---- Records for this task

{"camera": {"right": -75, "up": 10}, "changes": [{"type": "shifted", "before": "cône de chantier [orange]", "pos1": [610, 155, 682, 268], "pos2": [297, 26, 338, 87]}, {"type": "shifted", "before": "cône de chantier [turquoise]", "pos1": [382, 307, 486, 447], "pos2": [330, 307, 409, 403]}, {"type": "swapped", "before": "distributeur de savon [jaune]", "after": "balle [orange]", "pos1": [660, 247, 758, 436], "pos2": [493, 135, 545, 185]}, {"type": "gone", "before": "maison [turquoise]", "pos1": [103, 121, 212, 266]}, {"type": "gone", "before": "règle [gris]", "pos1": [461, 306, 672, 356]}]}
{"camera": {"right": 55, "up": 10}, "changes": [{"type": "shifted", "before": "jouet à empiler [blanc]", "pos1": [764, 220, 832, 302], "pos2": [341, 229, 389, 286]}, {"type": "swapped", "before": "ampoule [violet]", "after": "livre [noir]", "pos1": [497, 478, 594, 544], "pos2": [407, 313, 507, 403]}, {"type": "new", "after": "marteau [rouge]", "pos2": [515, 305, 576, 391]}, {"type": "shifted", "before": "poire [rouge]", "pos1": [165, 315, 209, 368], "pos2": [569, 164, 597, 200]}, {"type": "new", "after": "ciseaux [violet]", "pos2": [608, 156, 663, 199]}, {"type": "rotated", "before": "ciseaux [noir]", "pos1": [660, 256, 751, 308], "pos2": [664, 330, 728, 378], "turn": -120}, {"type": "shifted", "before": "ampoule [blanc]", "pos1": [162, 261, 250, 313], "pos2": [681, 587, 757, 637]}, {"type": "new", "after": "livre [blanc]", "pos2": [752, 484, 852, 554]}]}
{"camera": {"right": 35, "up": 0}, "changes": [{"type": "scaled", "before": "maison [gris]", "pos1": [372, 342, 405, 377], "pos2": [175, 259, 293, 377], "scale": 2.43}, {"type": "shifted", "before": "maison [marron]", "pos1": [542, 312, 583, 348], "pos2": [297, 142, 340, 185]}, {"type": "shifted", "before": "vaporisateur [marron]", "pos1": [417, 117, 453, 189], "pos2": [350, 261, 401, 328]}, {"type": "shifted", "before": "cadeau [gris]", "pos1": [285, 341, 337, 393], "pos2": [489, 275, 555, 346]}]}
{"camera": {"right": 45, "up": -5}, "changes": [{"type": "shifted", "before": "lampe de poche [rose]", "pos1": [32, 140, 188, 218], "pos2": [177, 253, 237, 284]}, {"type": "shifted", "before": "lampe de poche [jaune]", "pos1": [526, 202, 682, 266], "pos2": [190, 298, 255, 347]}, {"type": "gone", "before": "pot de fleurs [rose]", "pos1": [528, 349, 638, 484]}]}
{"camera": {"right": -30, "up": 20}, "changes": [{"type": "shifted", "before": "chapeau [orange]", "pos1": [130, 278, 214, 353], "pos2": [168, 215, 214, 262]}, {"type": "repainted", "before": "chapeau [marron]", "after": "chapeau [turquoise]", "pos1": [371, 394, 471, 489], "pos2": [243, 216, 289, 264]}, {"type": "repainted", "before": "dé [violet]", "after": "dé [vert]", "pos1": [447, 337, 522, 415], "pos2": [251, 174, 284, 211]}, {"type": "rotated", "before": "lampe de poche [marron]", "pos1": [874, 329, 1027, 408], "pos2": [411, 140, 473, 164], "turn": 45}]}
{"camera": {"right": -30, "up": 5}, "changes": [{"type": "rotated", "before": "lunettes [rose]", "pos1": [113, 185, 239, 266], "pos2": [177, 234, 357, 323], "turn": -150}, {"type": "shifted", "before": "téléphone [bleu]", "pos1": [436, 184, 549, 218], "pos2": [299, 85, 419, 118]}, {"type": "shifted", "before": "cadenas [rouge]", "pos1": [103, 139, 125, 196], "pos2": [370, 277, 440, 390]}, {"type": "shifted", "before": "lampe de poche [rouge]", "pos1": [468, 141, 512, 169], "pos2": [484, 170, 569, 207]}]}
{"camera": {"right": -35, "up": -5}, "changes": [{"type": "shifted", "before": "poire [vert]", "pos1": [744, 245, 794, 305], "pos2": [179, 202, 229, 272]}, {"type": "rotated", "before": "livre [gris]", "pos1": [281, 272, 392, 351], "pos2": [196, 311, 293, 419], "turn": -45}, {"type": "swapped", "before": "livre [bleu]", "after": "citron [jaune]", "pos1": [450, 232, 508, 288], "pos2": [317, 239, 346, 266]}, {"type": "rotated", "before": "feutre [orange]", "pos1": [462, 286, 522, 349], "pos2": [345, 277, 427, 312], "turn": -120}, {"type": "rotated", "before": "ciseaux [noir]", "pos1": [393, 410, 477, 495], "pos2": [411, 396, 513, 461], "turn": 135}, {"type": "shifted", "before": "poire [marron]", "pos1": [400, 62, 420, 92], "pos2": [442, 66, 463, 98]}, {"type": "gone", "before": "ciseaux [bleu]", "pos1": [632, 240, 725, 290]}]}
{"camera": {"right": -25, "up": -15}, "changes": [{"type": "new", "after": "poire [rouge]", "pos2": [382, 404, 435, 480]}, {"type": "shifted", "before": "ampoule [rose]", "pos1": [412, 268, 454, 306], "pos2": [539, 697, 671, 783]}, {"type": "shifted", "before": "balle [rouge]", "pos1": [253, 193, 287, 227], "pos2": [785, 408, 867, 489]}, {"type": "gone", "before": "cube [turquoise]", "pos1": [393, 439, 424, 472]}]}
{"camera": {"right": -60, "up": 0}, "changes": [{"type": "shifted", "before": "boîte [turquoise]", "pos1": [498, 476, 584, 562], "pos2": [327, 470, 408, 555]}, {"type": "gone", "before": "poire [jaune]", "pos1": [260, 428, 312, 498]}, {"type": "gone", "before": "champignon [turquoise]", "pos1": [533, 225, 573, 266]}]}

--------

● **Exercise**
Give back the data exactly, with no line dropped.

● **Exercise solution**
{"camera": {"right": -75, "up": 10}, "changes": [{"type": "shifted", "before": "cône de chantier [orange]", "pos1": [610, 155, 682, 268], "pos2": [297, 26, 338, 87]}, {"type": "shifted", "before": "cône de chantier [turquoise]", "pos1": [382, 307, 486, 447], "pos2": [330, 307, 409, 403]}, {"type": "swapped", "before": "distributeur de savon [jaune]", "after": "balle [orange]", "pos1": [660, 247, 758, 436], "pos2": [493, 135, 545, 185]}, {"type": "gone", "before": "maison [turquoise]", "pos1": [103, 121, 212, 266]}, {"type": "gone", "before": "règle [gris]", "pos1": [461, 306, 672, 356]}]}
{"camera": {"right": 55, "up": 10}, "changes": [{"type": "shifted", "before": "jouet à empiler [blanc]", "pos1": [764, 220, 832, 302], "pos2": [341, 229, 389, 286]}, {"type": "swapped", "before": "ampoule [violet]", "after": "livre [noir]", "pos1": [497, 478, 594, 544], "pos2": [407, 313, 507, 403]}, {"type": "new", "after": "marteau [rouge]", "pos2": [515, 305, 576, 391]}, {"type": "shifted", "before": "poire [rouge]", "pos1": [165, 315, 209, 368], "pos2": [569, 164, 597, 200]}, {"type": "new", "after": "ciseaux [violet]", "pos2": [608, 156, 663, 199]}, {"type": "rotated", "before": "ciseaux [noir]", "pos1": [660, 256, 751, 308], "pos2": [664, 330, 728, 378], "turn": -120}, {"type": "shifted", "before": "ampoule [blanc]", "pos1": [162, 261, 250, 313], "pos2": [681, 587, 757, 637]}, {"type": "new", "after": "livre [blanc]", "pos2": [752, 484, 852, 554]}]}
{"camera": {"right": 35, "up": 0}, "changes": [{"type": "scaled", "before": "maison [gris]", "pos1": [372, 342, 405, 377], "pos2": [175, 259, 293, 377], "scale": 2.43}, {"type": "shifted", "before": "maison [marron]", "pos1": [542, 312, 583, 348], "pos2": [297, 142, 340, 185]}, {"type": "shifted", "before": "vaporisateur [marron]", "pos1": [417, 117, 453, 189], "pos2": [350, 261, 401, 328]}, {"type": "shifted", "before": "cadeau [gris]", "pos1": [285, 341, 337, 393], "pos2": [489, 275, 555, 346]}]}
{"camera": {"right": 45, "up": -5}, "changes": [{"type": "shifted", "before": "lampe de poche [rose]", "pos1": [32, 140, 188, 218], "pos2": [177, 253, 237, 284]}, {"type": "shifted", "before": "lampe de poche [jaune]", "pos1": [526, 202, 682, 266], "pos2": [190, 298, 255, 347]}, {"type": "gone", "before": "pot de fleurs [rose]", "pos1": [528, 349, 638, 484]}]}
{"camera": {"right": -30, "up": 20}, "changes": [{"type": "shifted", "before": "chapeau [orange]", "pos1": [130, 278, 214, 353], "pos2": [168, 215, 214, 262]}, {"type": "repainted", "before": "chapeau [marron]", "after": "chapeau [turquoise]", "pos1": [371, 394, 471, 489], "pos2": [243, 216, 289, 264]}, {"type": "repainted", "before": "dé [violet]", "after": "dé [vert]", "pos1": [447, 337, 522, 415], "pos2": [251, 174, 284, 211]}, {"type": "rotated", "before": "lampe de poche [marron]", "pos1": [874, 329, 1027, 408], "pos2": [411, 140, 473, 164], "turn": 45}]}
{"camera": {"right": -30, "up": 5}, "changes": [{"type": "rotated", "before": "lunettes [rose]", "pos1": [113, 185, 239, 266], "pos2": [177, 234, 357, 323], "turn": -150}, {"type": "shifted", "before": "téléphone [bleu]", "pos1": [436, 184, 549, 218], "pos2": [299, 85, 419, 118]}, {"type": "shifted", "before": "cadenas [rouge]", "pos1": [103, 139, 125, 196], "pos2": [370, 277, 440, 390]}, {"type": "shifted", "before": "lampe de poche [rouge]", "pos1": [468, 141, 512, 169], "pos2": [484, 170, 569, 207]}]}
{"camera": {"right": -35, "up": -5}, "changes": [{"type": "shifted", "before": "poire [vert]", "pos1": [744, 245, 794, 305], "pos2": [179, 202, 229, 272]}, {"type": "rotated", "before": "livre [gris]", "pos1": [281, 272, 392, 351], "pos2": [196, 311, 293, 419], "turn": -45}, {"type": "swapped", "before": "livre [bleu]", "after": "citron [jaune]", "pos1": [450, 232, 508, 288], "pos2": [317, 239, 346, 266]}, {"type": "rotated", "before": "feutre [orange]", "pos1": [462, 286, 522, 349], "pos2": [345, 277, 427, 312], "turn": -120}, {"type": "rotated", "before": "ciseaux [noir]", "pos1": [393, 410, 477, 495], "pos2": [411, 396, 513, 461], "turn": 135}, {"type": "shifted", "before": "poire [marron]", "pos1": [400, 62, 420, 92], "pos2": [442, 66, 463, 98]}, {"type": "gone", "before": "ciseaux [bleu]", "pos1": [632, 240, 725, 290]}]}
{"camera": {"right": -25, "up": -15}, "changes": [{"type": "new", "after": "poire [rouge]", "pos2": [382, 404, 435, 480]}, {"type": "shifted", "before": "ampoule [rose]", "pos1": [412, 268, 454, 306], "pos2": [539, 697, 671, 783]}, {"type": "shifted", "before": "balle [rouge]", "pos1": [253, 193, 287, 227], "pos2": [785, 408, 867, 489]}, {"type": "gone", "before": "cube [turquoise]", "pos1": [393, 439, 424, 472]}]}
{"camera": {"right": -60, "up": 0}, "changes": [{"type": "shifted", "before": "boîte [turquoise]", "pos1": [498, 476, 584, 562], "pos2": [327, 470, 408, 555]}, {"type": "gone", "before": "poire [jaune]", "pos1": [260, 428, 312, 498]}, {"type": "gone", "before": "champignon [turquoise]", "pos1": [533, 225, 573, 266]}]}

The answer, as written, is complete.